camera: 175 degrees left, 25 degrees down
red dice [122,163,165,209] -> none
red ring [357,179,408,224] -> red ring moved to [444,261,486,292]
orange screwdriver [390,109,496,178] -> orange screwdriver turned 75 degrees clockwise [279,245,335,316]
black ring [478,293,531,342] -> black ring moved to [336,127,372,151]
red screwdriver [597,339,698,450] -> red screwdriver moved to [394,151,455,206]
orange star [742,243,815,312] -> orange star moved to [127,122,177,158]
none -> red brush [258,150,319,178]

******************************

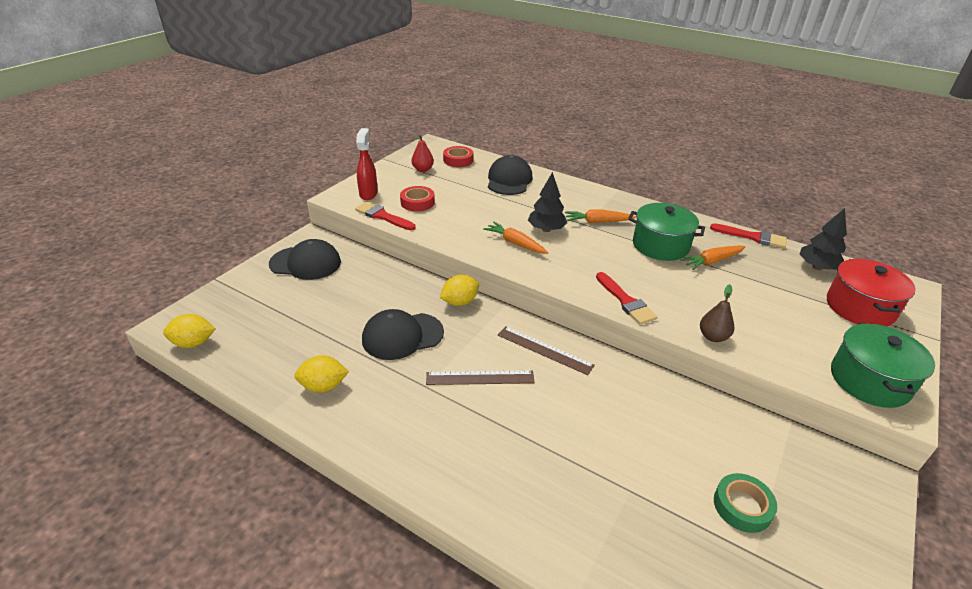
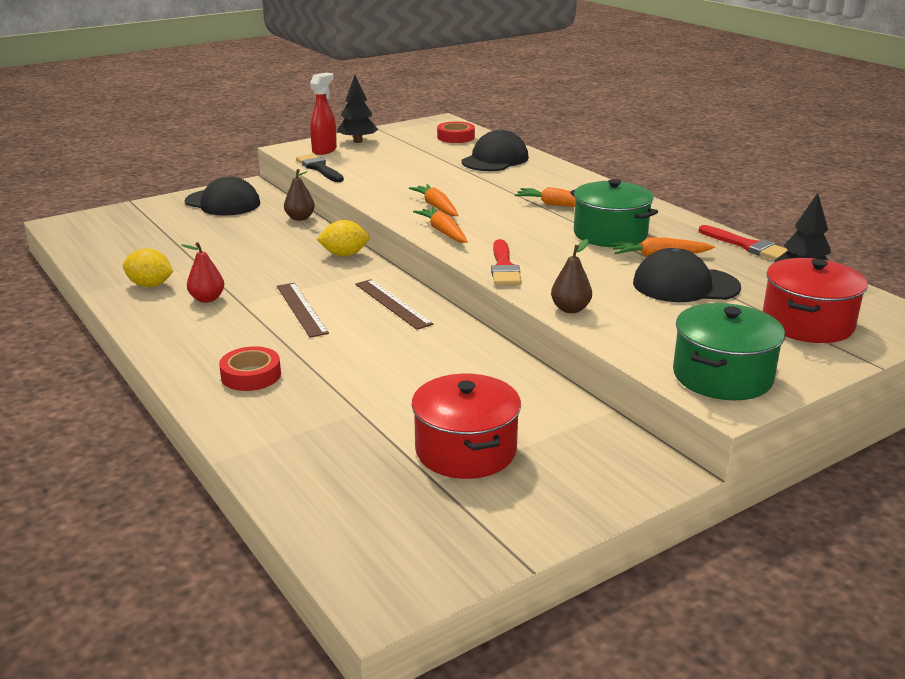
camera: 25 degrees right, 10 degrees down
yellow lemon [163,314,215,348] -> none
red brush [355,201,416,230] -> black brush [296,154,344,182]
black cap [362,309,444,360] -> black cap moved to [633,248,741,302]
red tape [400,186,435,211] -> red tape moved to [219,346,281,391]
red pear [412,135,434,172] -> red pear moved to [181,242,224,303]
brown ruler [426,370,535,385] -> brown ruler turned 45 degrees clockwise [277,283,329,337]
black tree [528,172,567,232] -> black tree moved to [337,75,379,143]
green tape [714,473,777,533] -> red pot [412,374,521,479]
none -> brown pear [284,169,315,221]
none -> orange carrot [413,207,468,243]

******************************

WHAT IS NEEDED –
Could you repeat exactly the lines in the listing above from the one with "red ring [357,179,408,224]" down to the one with "black ring [478,293,531,342]"? Include both of those lines.

ANSWER FOR THIS EXERCISE –
red ring [357,179,408,224] -> red ring moved to [444,261,486,292]
orange screwdriver [390,109,496,178] -> orange screwdriver turned 75 degrees clockwise [279,245,335,316]
black ring [478,293,531,342] -> black ring moved to [336,127,372,151]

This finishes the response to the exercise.